Work instructions => Leaving out all pictures, return exactly the lines from the one that contains "cyan slope A13:A14" through the end of the data below.

Scene comparison data:
○ ○ ○ ○ ○

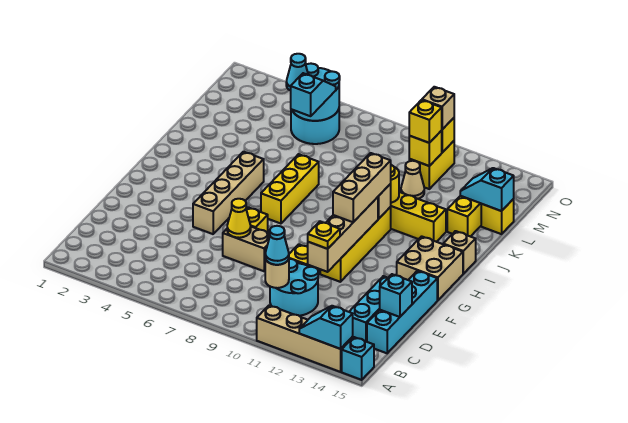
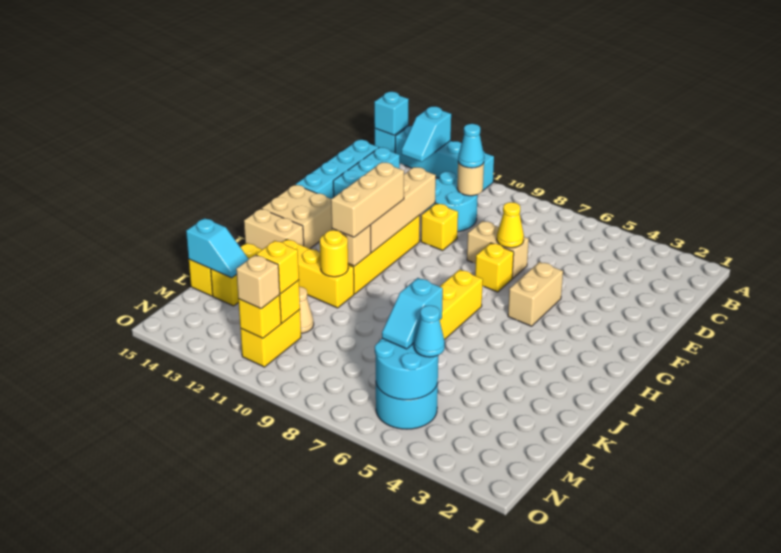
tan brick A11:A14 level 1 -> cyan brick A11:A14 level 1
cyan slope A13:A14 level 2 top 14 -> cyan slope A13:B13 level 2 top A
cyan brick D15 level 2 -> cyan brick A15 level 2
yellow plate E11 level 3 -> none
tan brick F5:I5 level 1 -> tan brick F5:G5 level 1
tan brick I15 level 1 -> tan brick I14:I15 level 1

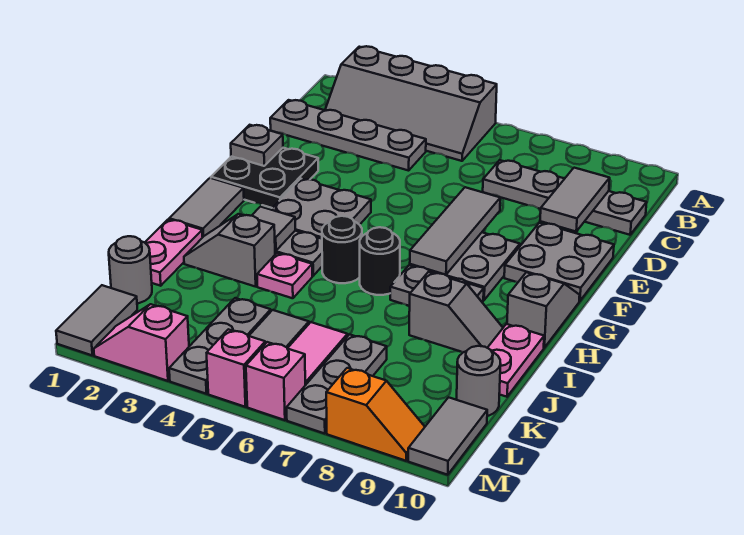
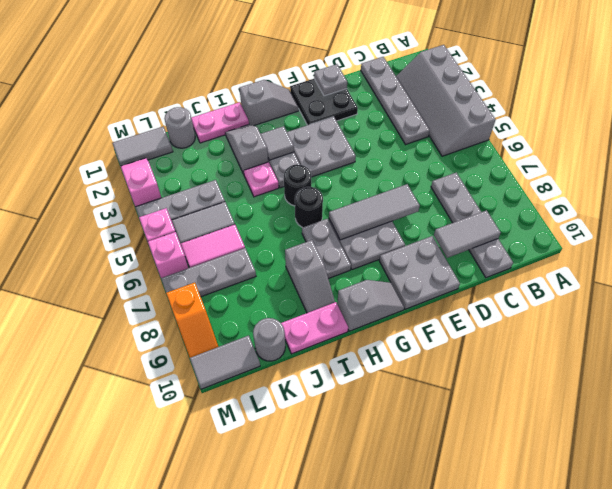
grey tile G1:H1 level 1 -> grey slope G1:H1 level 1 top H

○ ○ ○ ○ ○

Worked solution =>
cyan slope A13:A14 level 2 top 14 -> cyan slope A13:B13 level 2 top A
cyan brick D15 level 2 -> cyan brick A15 level 2
yellow plate E11 level 3 -> none
tan brick F5:I5 level 1 -> tan brick F5:G5 level 1
tan brick I15 level 1 -> tan brick I14:I15 level 1

grey tile G1:H1 level 1 -> grey slope G1:H1 level 1 top H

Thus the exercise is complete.